§ **Exercise data**:
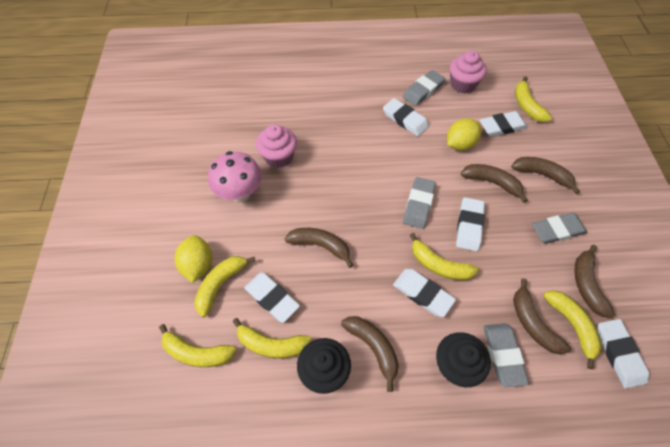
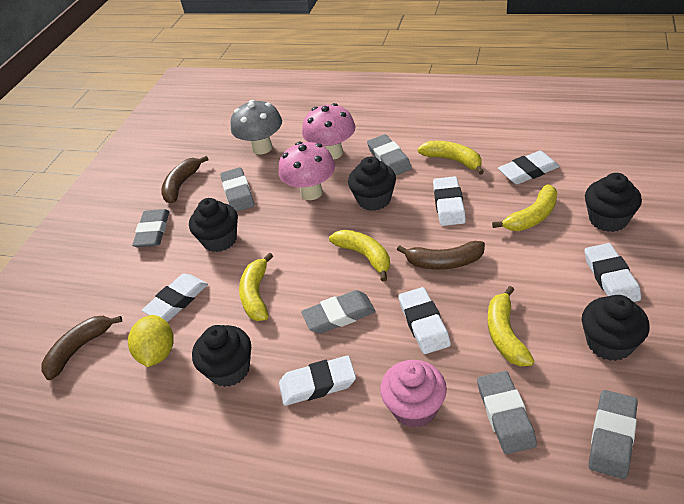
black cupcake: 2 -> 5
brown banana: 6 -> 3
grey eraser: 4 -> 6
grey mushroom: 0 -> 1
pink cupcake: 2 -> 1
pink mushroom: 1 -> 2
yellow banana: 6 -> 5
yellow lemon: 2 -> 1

§ **The task**: Give the records a second time exactly, keeping the images out.

§ **Finished exercise**:
black cupcake: 2 -> 5
brown banana: 6 -> 3
grey eraser: 4 -> 6
grey mushroom: 0 -> 1
pink cupcake: 2 -> 1
pink mushroom: 1 -> 2
yellow banana: 6 -> 5
yellow lemon: 2 -> 1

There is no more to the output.